→ **What you are asked to do**: Scan the entries below. Report each line where the string "none" occurs.

→ **Records to process**:
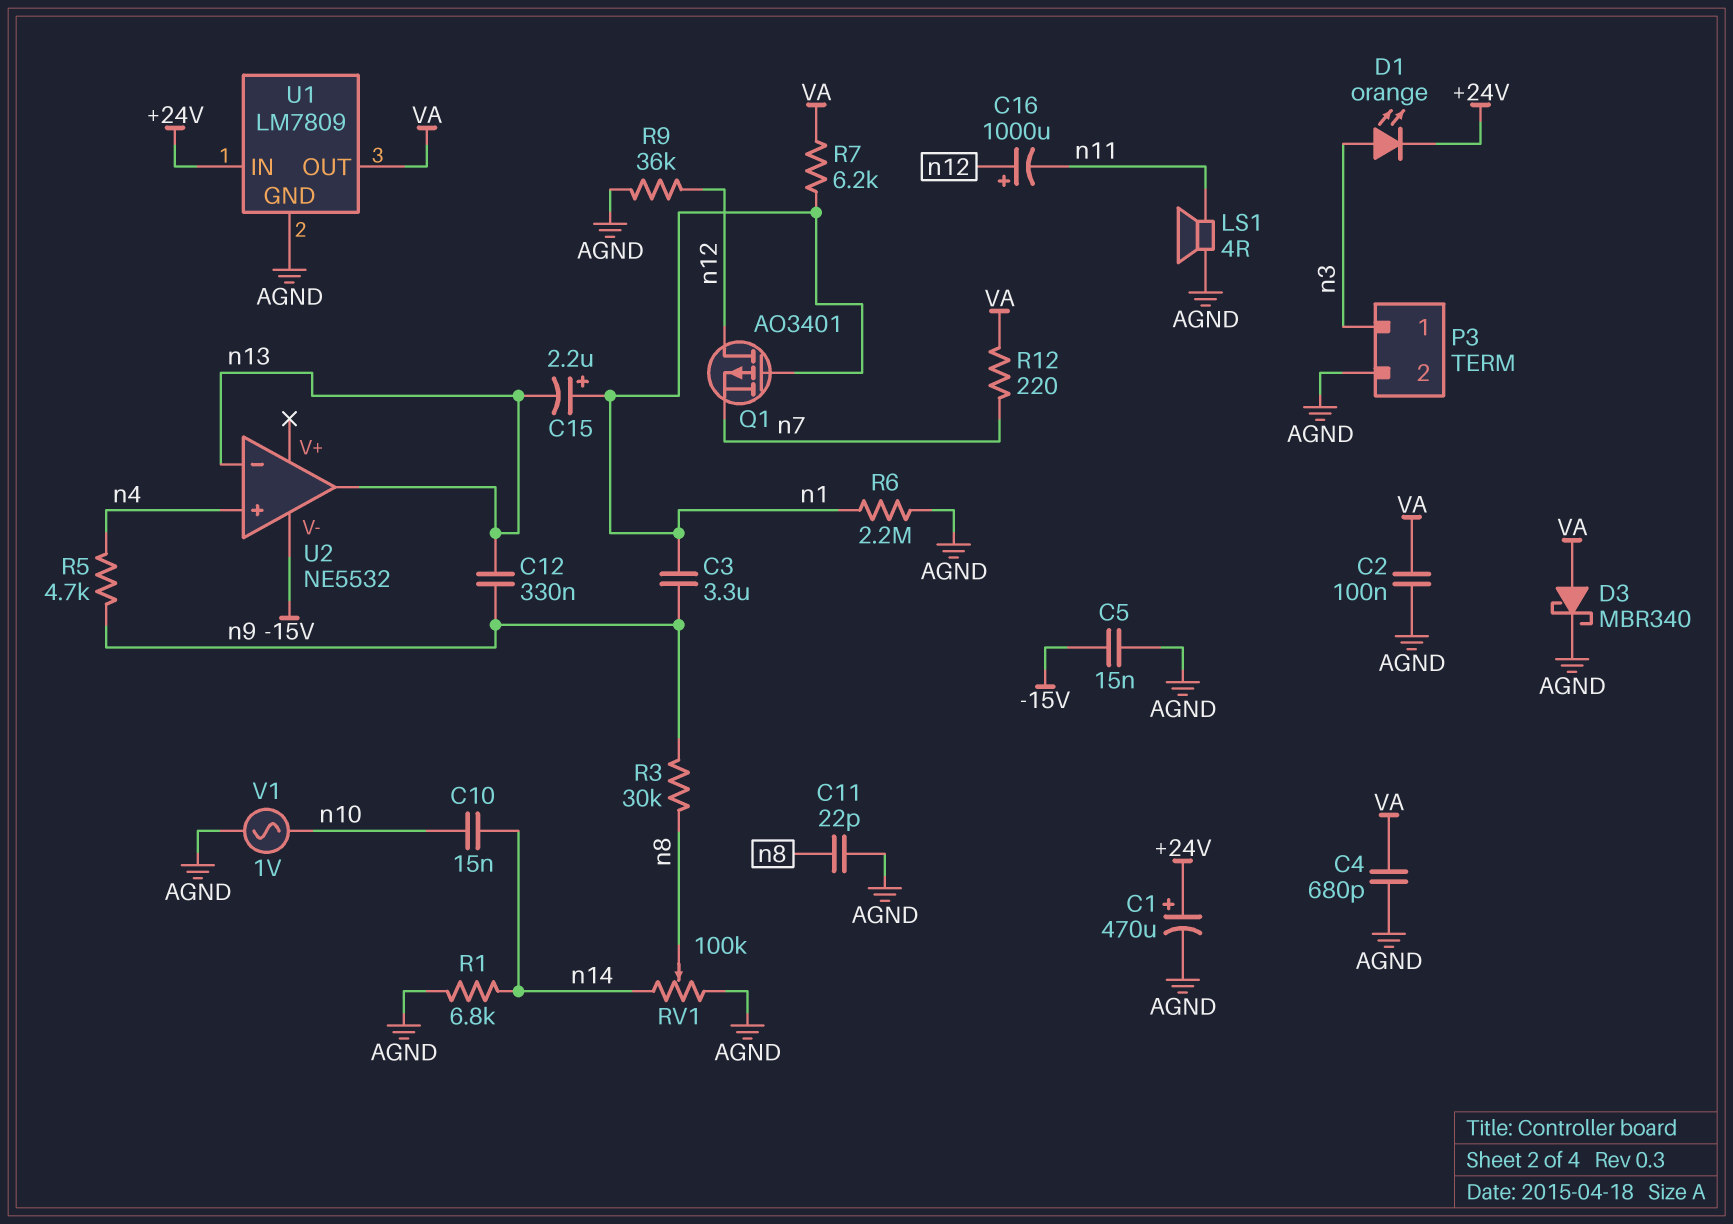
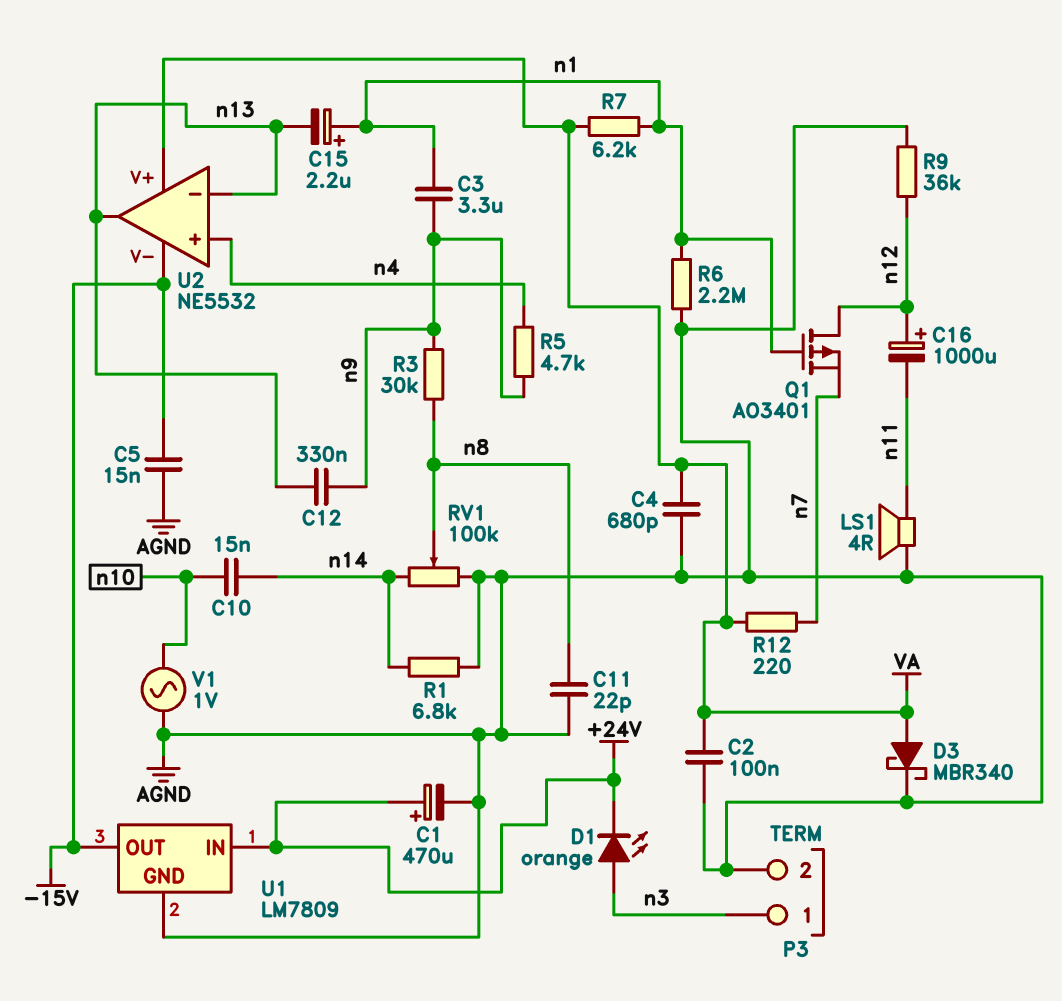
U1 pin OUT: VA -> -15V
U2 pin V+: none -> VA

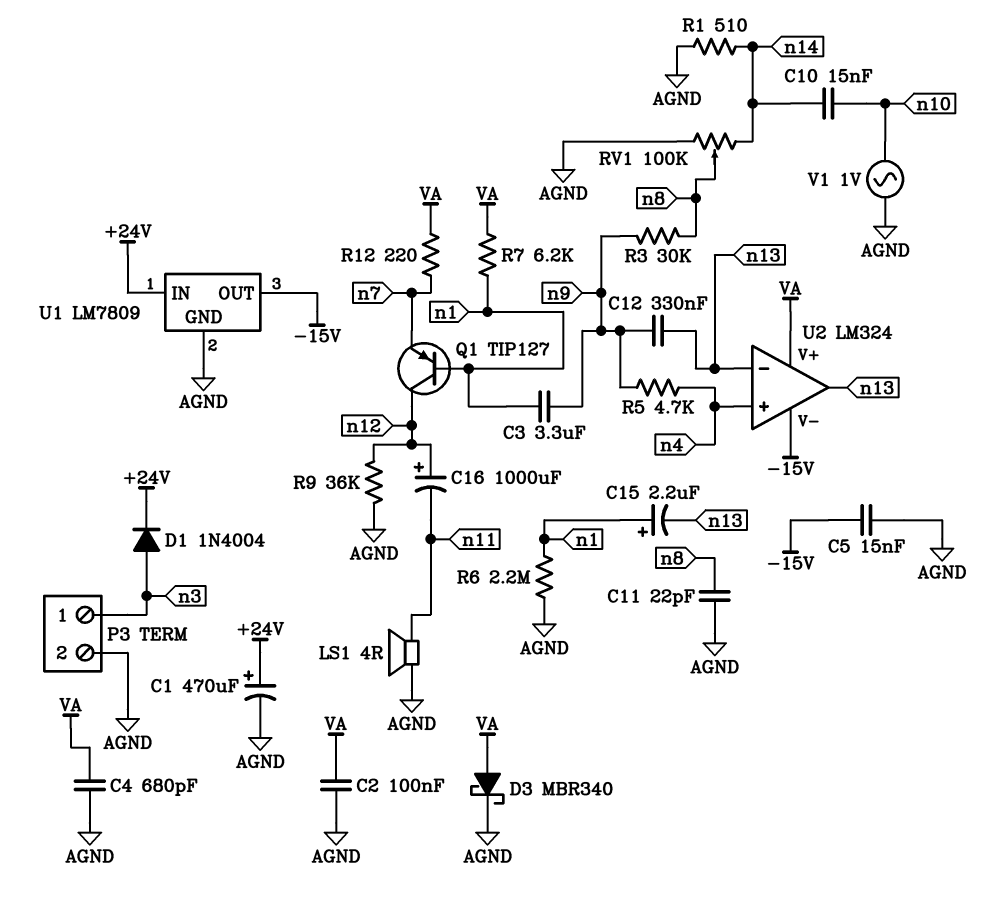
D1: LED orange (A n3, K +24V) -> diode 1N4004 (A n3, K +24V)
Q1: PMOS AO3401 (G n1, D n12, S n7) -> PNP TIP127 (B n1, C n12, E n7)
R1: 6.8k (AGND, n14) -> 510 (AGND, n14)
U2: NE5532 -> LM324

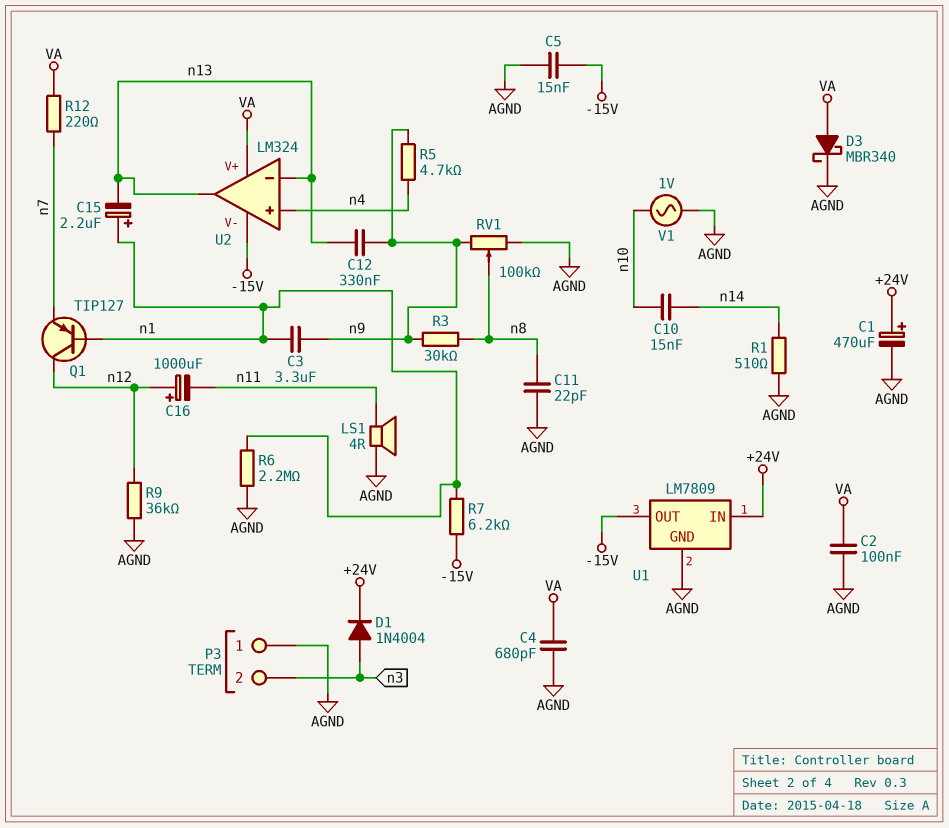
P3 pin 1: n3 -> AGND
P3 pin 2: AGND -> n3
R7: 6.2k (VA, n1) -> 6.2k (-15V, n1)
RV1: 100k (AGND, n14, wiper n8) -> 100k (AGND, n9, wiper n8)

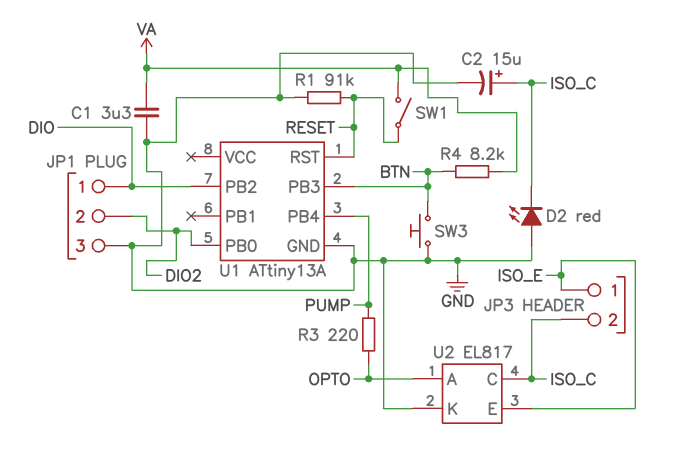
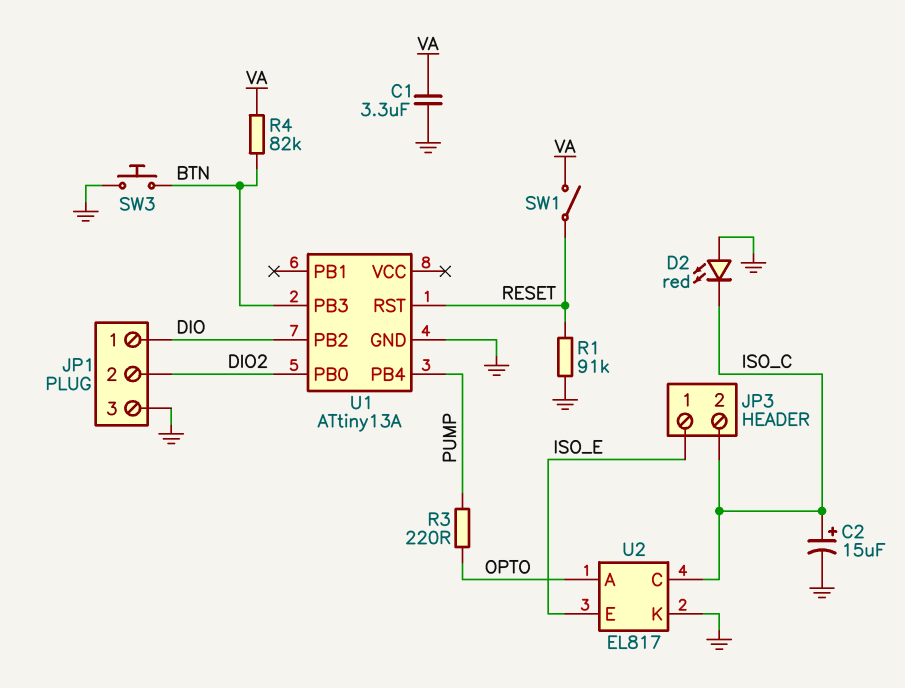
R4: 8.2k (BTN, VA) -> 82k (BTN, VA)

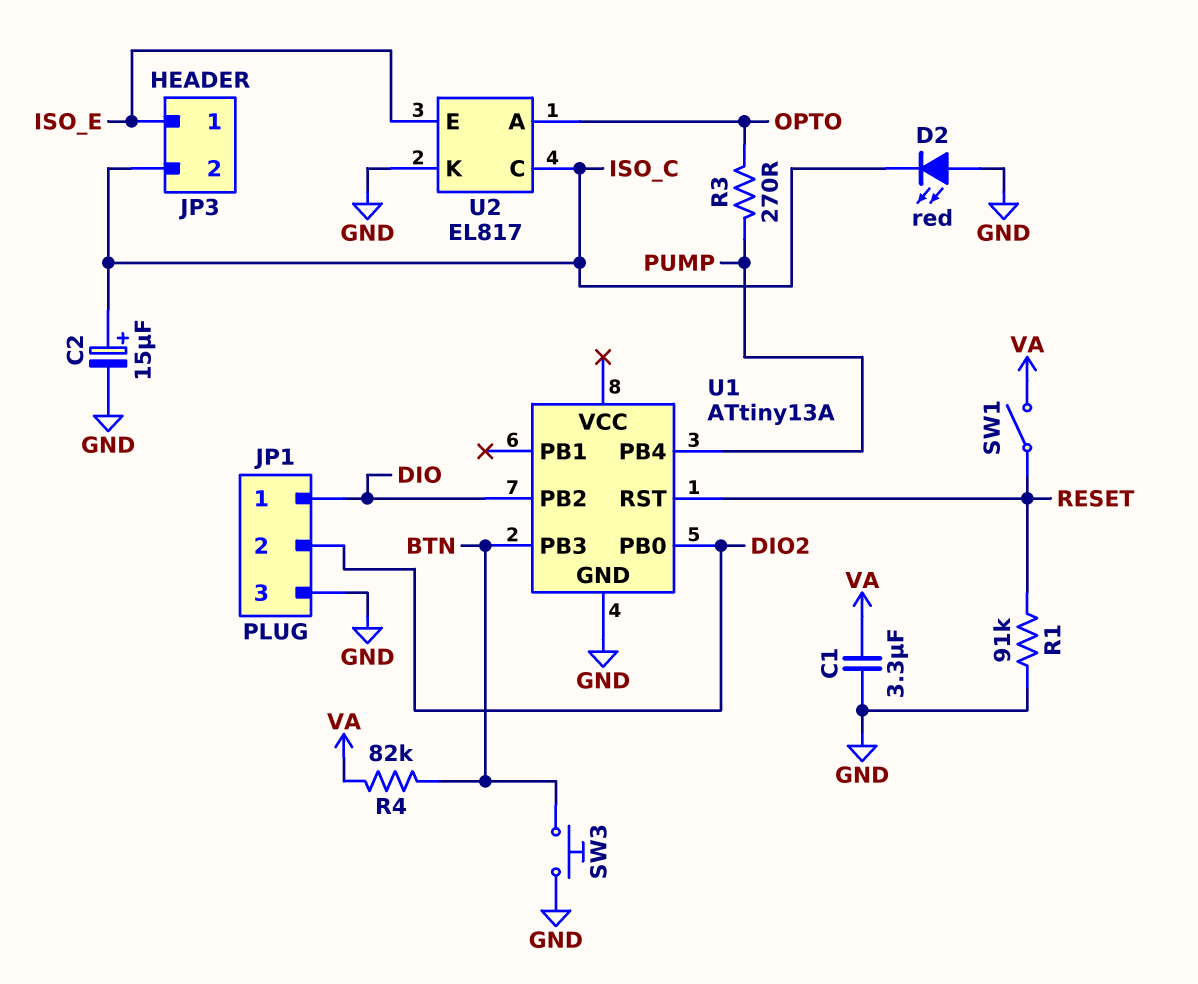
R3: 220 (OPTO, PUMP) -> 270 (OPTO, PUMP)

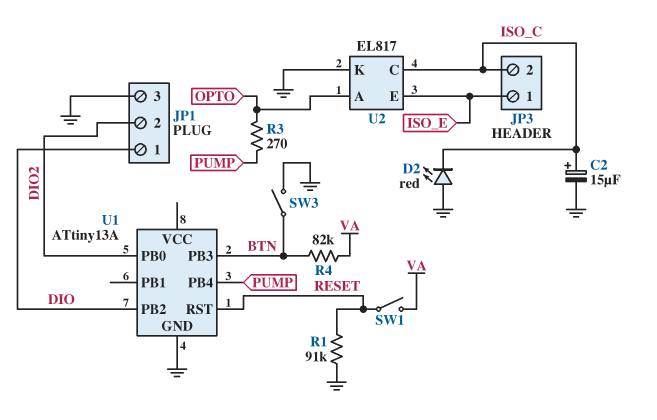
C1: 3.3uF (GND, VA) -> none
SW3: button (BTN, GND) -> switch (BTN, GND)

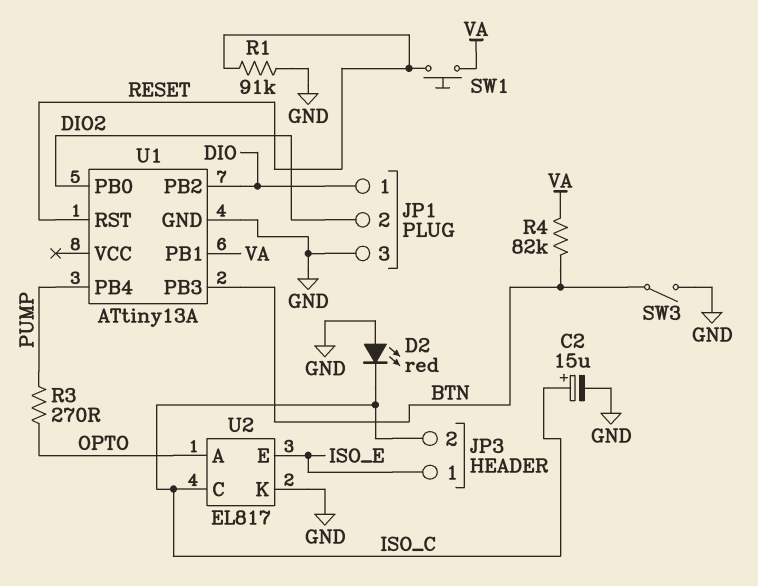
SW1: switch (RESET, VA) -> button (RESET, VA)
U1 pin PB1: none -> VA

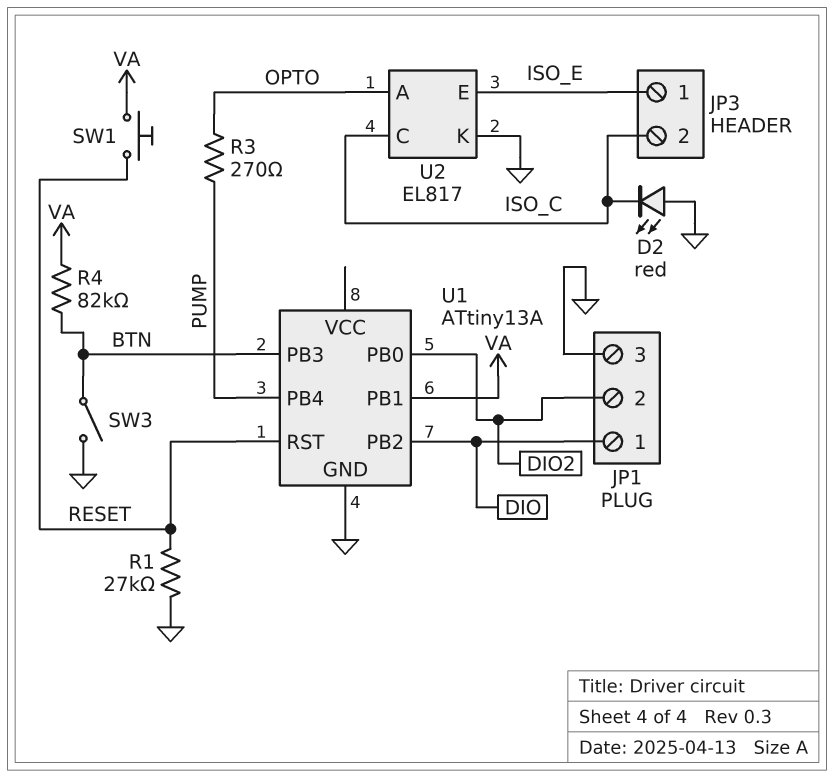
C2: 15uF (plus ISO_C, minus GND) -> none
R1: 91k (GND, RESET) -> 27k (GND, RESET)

→ **Solution for this problem**:
U2 pin V+: none -> VA
C1: 3.3uF (GND, VA) -> none
U1 pin PB1: none -> VA
C2: 15uF (plus ISO_C, minus GND) -> none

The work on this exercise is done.